Take the entries below and retype them word for word, excluding the images.

#### Excerpted records
..........
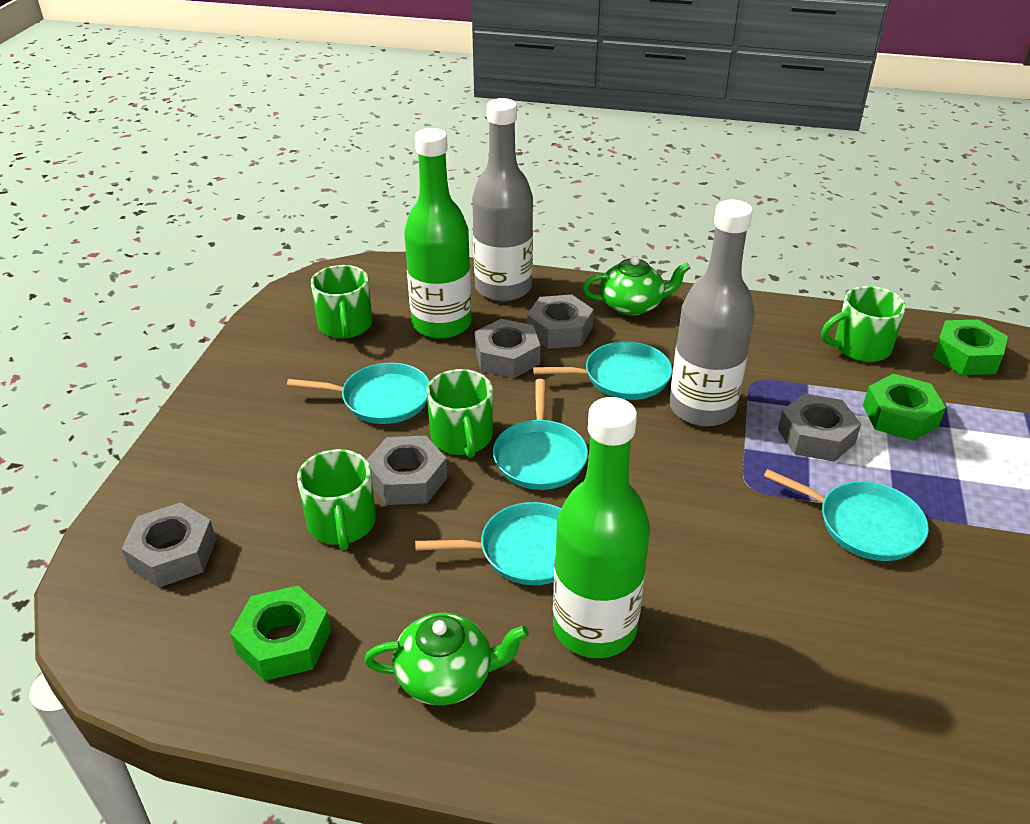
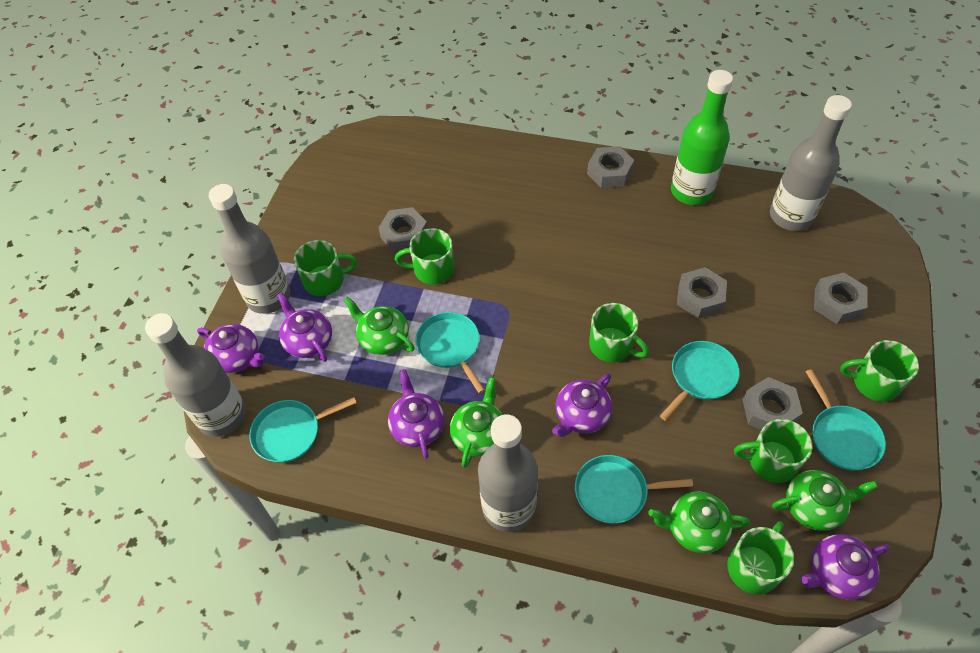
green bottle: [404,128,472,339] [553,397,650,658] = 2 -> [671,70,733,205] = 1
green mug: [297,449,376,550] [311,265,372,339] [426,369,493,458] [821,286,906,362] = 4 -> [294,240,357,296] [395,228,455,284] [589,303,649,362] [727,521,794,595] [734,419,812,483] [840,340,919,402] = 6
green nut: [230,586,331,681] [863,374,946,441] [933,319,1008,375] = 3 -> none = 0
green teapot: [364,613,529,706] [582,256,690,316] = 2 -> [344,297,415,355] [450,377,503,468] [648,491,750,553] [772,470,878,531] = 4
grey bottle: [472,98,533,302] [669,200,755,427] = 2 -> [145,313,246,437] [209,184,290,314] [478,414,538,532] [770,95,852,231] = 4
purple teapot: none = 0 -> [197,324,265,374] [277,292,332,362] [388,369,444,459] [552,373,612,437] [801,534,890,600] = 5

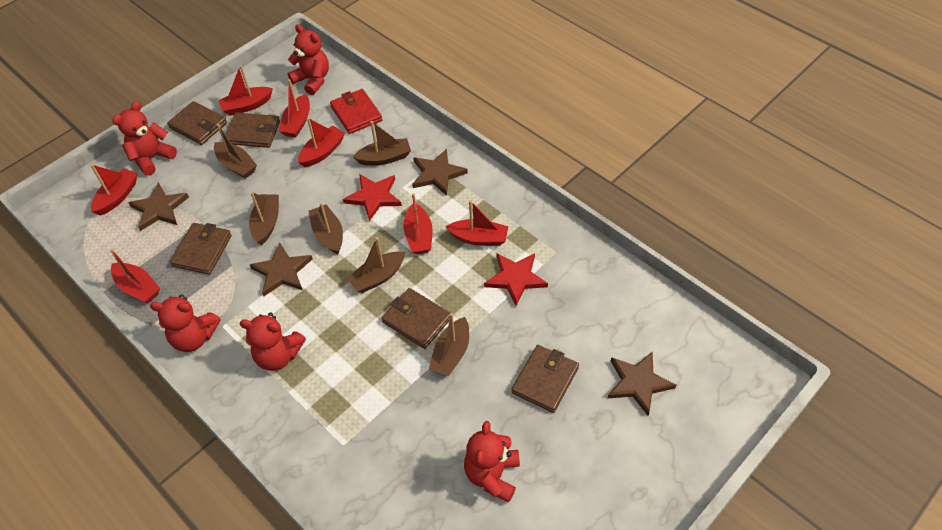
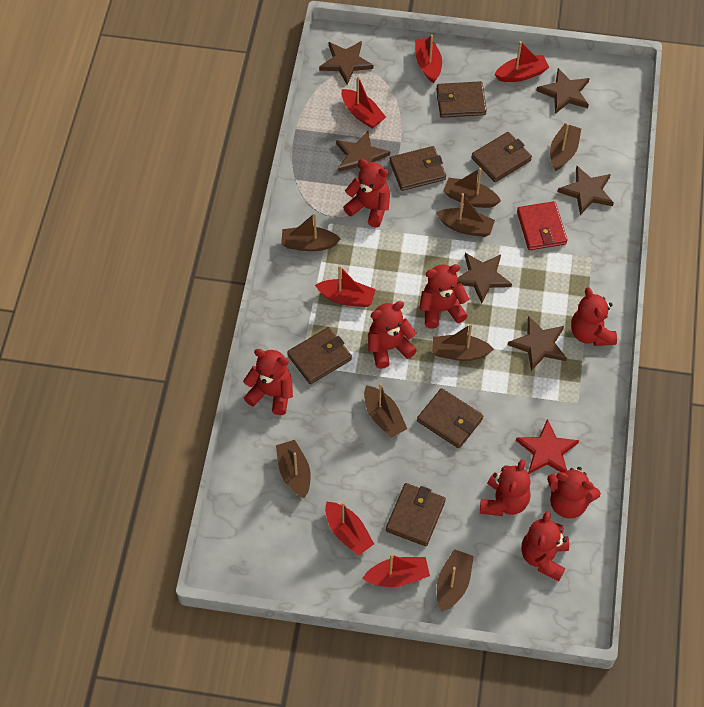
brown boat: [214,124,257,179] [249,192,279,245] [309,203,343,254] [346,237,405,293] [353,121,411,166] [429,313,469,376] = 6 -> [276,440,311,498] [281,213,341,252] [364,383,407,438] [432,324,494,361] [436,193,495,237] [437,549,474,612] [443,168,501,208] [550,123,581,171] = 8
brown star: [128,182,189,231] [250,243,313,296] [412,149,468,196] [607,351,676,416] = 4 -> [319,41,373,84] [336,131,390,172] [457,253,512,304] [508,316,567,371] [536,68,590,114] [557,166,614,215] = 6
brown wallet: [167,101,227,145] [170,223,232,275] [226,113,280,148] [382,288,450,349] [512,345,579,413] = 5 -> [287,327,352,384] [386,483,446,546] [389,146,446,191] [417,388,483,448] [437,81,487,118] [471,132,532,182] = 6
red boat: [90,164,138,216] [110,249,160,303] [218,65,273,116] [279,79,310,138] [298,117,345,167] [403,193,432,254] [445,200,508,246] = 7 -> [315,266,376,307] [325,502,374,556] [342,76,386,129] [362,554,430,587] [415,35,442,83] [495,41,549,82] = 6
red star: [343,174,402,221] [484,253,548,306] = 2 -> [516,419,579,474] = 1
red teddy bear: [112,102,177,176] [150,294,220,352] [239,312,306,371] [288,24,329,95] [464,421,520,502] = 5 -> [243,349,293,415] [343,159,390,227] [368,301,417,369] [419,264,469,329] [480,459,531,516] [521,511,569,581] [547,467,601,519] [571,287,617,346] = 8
..........
#### Answer to this task
green bottle: [404,128,472,339] [553,397,650,658] = 2 -> [671,70,733,205] = 1
green mug: [297,449,376,550] [311,265,372,339] [426,369,493,458] [821,286,906,362] = 4 -> [294,240,357,296] [395,228,455,284] [589,303,649,362] [727,521,794,595] [734,419,812,483] [840,340,919,402] = 6
green nut: [230,586,331,681] [863,374,946,441] [933,319,1008,375] = 3 -> none = 0
green teapot: [364,613,529,706] [582,256,690,316] = 2 -> [344,297,415,355] [450,377,503,468] [648,491,750,553] [772,470,878,531] = 4
grey bottle: [472,98,533,302] [669,200,755,427] = 2 -> [145,313,246,437] [209,184,290,314] [478,414,538,532] [770,95,852,231] = 4
purple teapot: none = 0 -> [197,324,265,374] [277,292,332,362] [388,369,444,459] [552,373,612,437] [801,534,890,600] = 5

brown boat: [214,124,257,179] [249,192,279,245] [309,203,343,254] [346,237,405,293] [353,121,411,166] [429,313,469,376] = 6 -> [276,440,311,498] [281,213,341,252] [364,383,407,438] [432,324,494,361] [436,193,495,237] [437,549,474,612] [443,168,501,208] [550,123,581,171] = 8
brown star: [128,182,189,231] [250,243,313,296] [412,149,468,196] [607,351,676,416] = 4 -> [319,41,373,84] [336,131,390,172] [457,253,512,304] [508,316,567,371] [536,68,590,114] [557,166,614,215] = 6
brown wallet: [167,101,227,145] [170,223,232,275] [226,113,280,148] [382,288,450,349] [512,345,579,413] = 5 -> [287,327,352,384] [386,483,446,546] [389,146,446,191] [417,388,483,448] [437,81,487,118] [471,132,532,182] = 6
red boat: [90,164,138,216] [110,249,160,303] [218,65,273,116] [279,79,310,138] [298,117,345,167] [403,193,432,254] [445,200,508,246] = 7 -> [315,266,376,307] [325,502,374,556] [342,76,386,129] [362,554,430,587] [415,35,442,83] [495,41,549,82] = 6
red star: [343,174,402,221] [484,253,548,306] = 2 -> [516,419,579,474] = 1
red teddy bear: [112,102,177,176] [150,294,220,352] [239,312,306,371] [288,24,329,95] [464,421,520,502] = 5 -> [243,349,293,415] [343,159,390,227] [368,301,417,369] [419,264,469,329] [480,459,531,516] [521,511,569,581] [547,467,601,519] [571,287,617,346] = 8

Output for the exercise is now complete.